Coordinate-based object records:
* * * * * * * * *

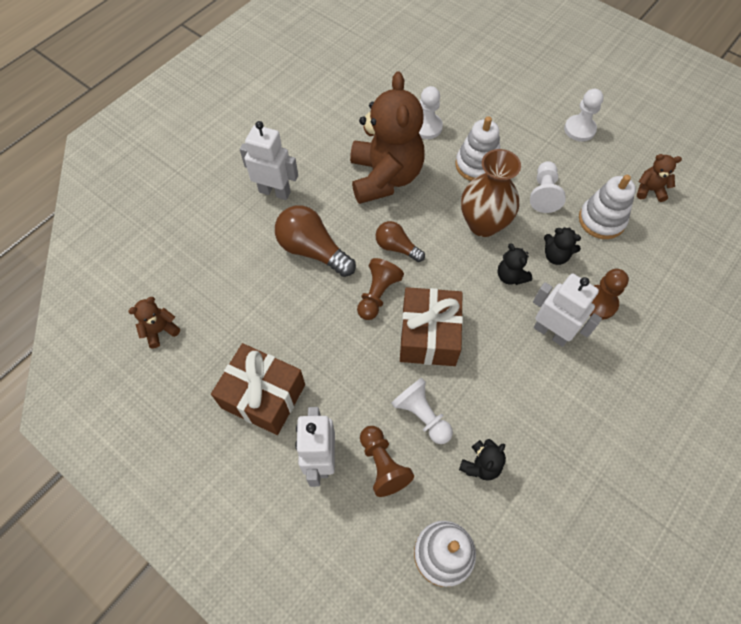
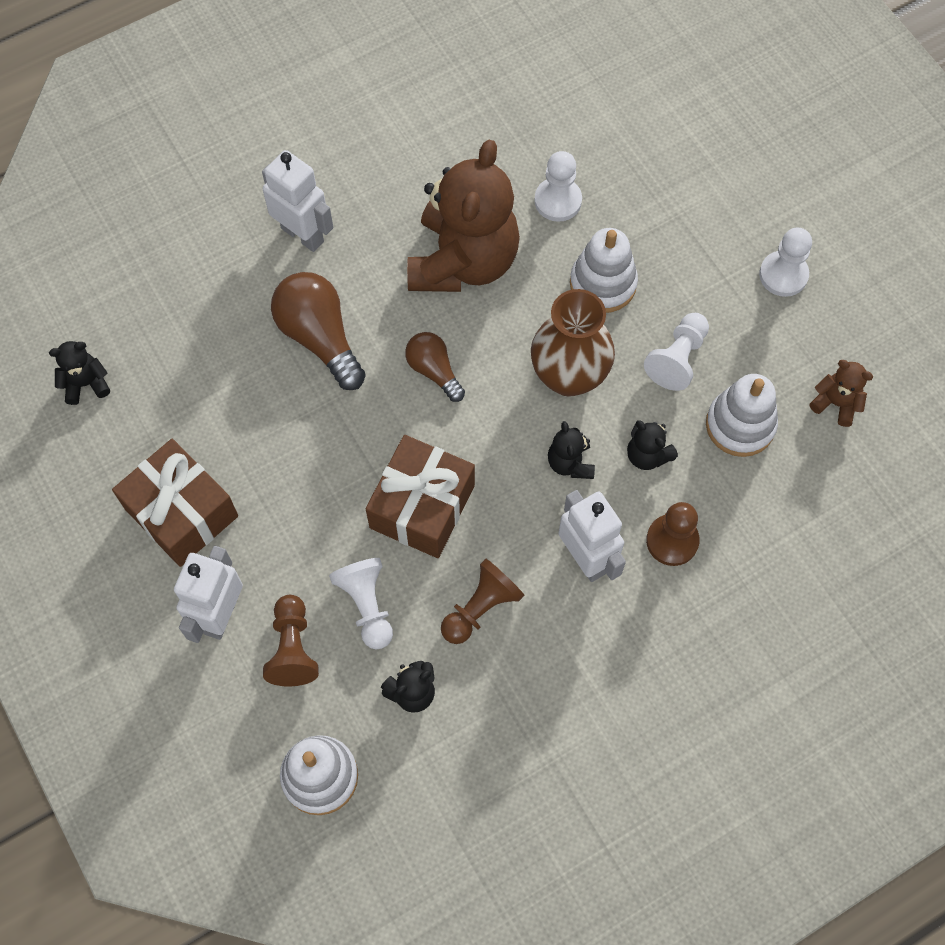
camera: 20 degrees right, 5 degrees up
(160, 330) = (86, 383): brown teddy bear -> black teddy bear
(377, 294) = (379, 428): brown pawn -> brown pawn (481, 608)

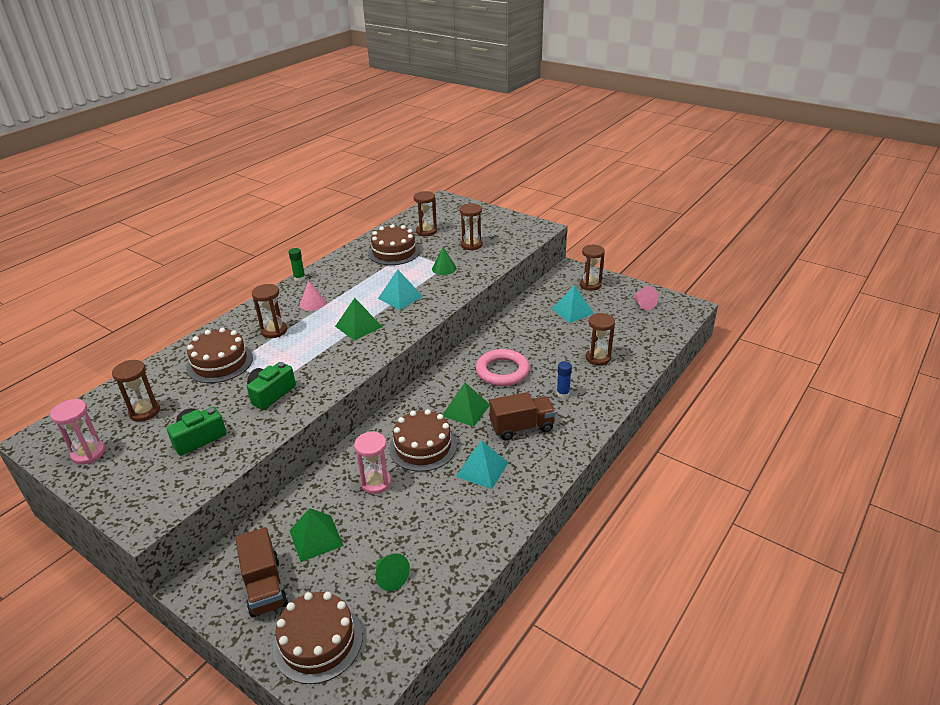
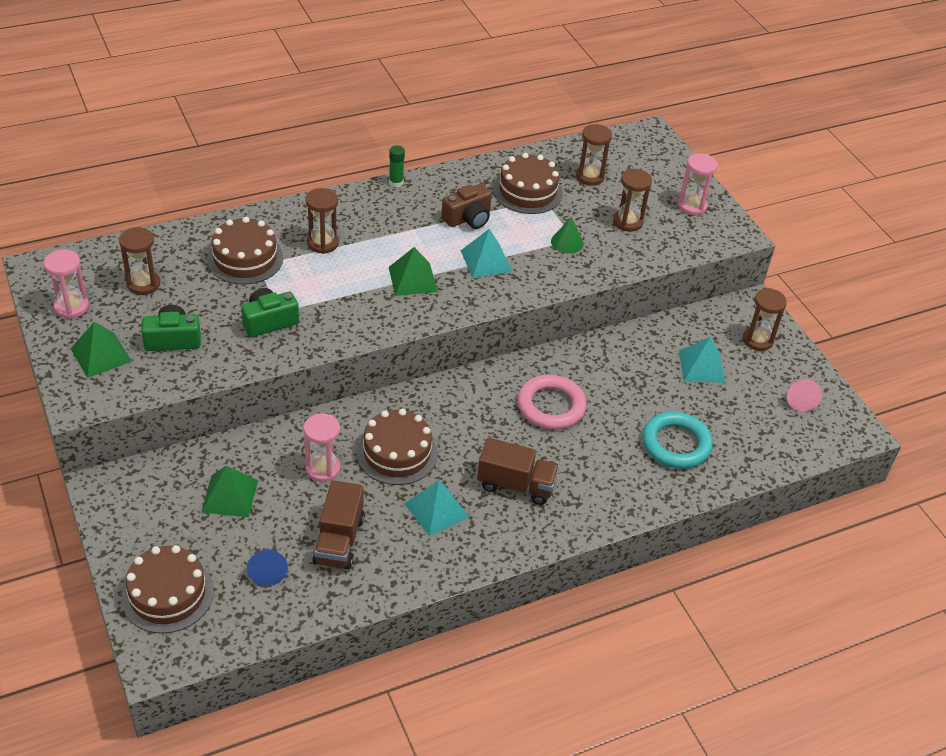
camera: 25 degrees right, 10 degrees up
(265, 586) = (156, 519): brown truck -> brown truck (339, 540)
(312, 303) = (386, 224): pink cone -> none
(367, 279) = (468, 218): none -> brown camera
(390, 577) = (268, 571): green cone -> blue cone
(466, 410) = (473, 433): green pyramid -> green pyramid (101, 355)
(501, 224) = (692, 206): none -> pink hourglass
(563, 394) = (595, 468): blue glue stick -> none
(598, 358) = (676, 444): brown hourglass -> turquoise ring

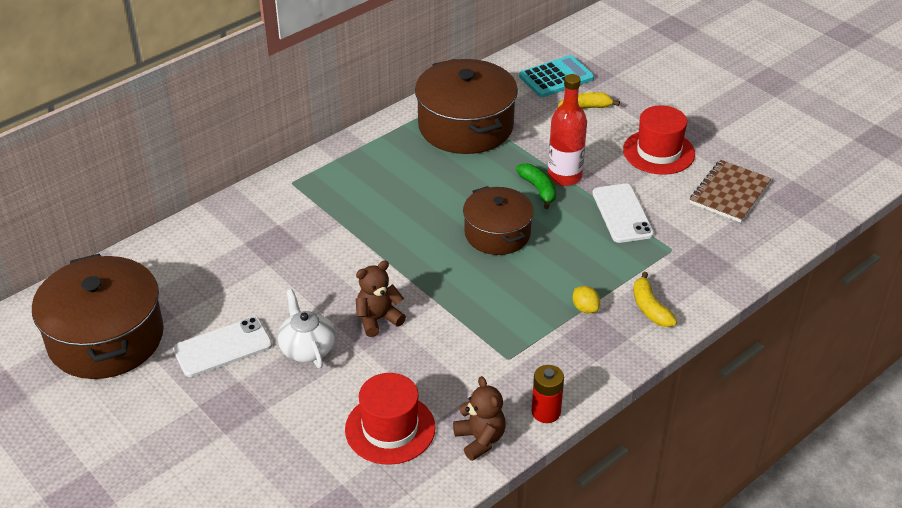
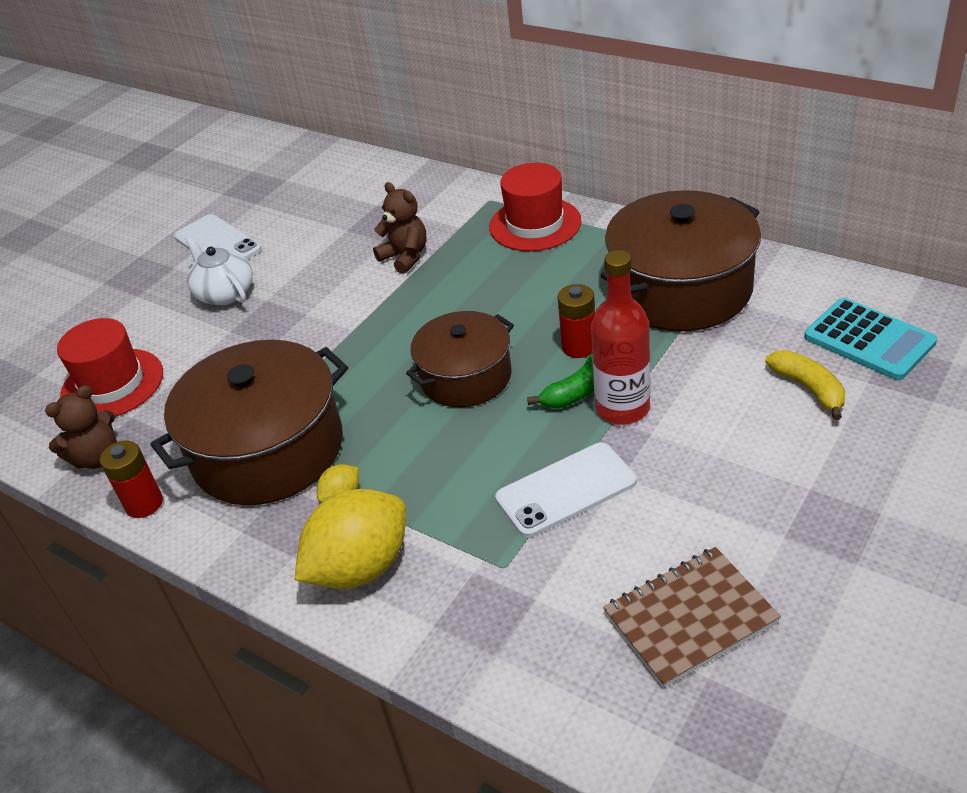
camera: 80 degrees right, 0 degrees up
(106, 338) = (219, 179): brown pot -> brown pot (268, 449)
(307, 348) = (225, 293): white teapot -> white teapot turned 90 degrees counterclockwise
(378, 319) = (279, 327): brown teddy bear -> brown teddy bear (405, 257)
(497, 179) = (579, 347): none -> red battery
(650, 308) = (360, 567): yellow banana -> yellow lemon
(658, 152) = (750, 500): red hat -> red hat (535, 224)
(729, 193) = (690, 618): brown notebook -> brown notebook turned 45 degrees counterclockwise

* * * * * * * * *

TASK DIRECTIONS:
An exact reprint of the records above is required, with all pictures left out.

WRITTEN ANSWER:
camera: 20 degrees right, 5 degrees up
(160, 330) = (86, 383): brown teddy bear -> black teddy bear
(377, 294) = (379, 428): brown pawn -> brown pawn (481, 608)

camera: 25 degrees right, 10 degrees up
(265, 586) = (156, 519): brown truck -> brown truck (339, 540)
(312, 303) = (386, 224): pink cone -> none
(367, 279) = (468, 218): none -> brown camera
(390, 577) = (268, 571): green cone -> blue cone
(466, 410) = (473, 433): green pyramid -> green pyramid (101, 355)
(501, 224) = (692, 206): none -> pink hourglass
(563, 394) = (595, 468): blue glue stick -> none
(598, 358) = (676, 444): brown hourglass -> turquoise ring

camera: 80 degrees right, 0 degrees up
(106, 338) = (219, 179): brown pot -> brown pot (268, 449)
(307, 348) = (225, 293): white teapot -> white teapot turned 90 degrees counterclockwise
(378, 319) = (279, 327): brown teddy bear -> brown teddy bear (405, 257)
(497, 179) = (579, 347): none -> red battery
(650, 308) = (360, 567): yellow banana -> yellow lemon
(658, 152) = (750, 500): red hat -> red hat (535, 224)
(729, 193) = (690, 618): brown notebook -> brown notebook turned 45 degrees counterclockwise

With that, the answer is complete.